──────── Data section ────────

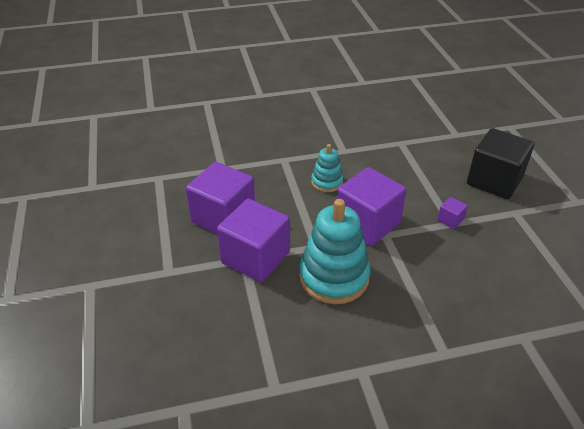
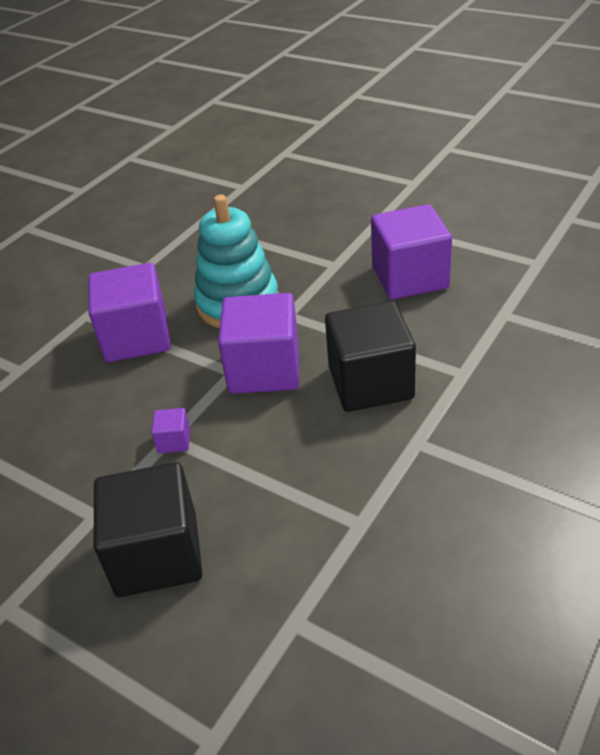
camera: 140 degrees right, 0 degrees up
(255, 258) = (326, 272): purple cube -> purple cube (136, 337)
(327, 182) = (370, 383): turquoise stacking toy -> black cube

────────

- Work required: Recopy the full listing exactly, passing over any picture.

- Reply to the task:
camera: 140 degrees right, 0 degrees up
(255, 258) = (326, 272): purple cube -> purple cube (136, 337)
(327, 182) = (370, 383): turquoise stacking toy -> black cube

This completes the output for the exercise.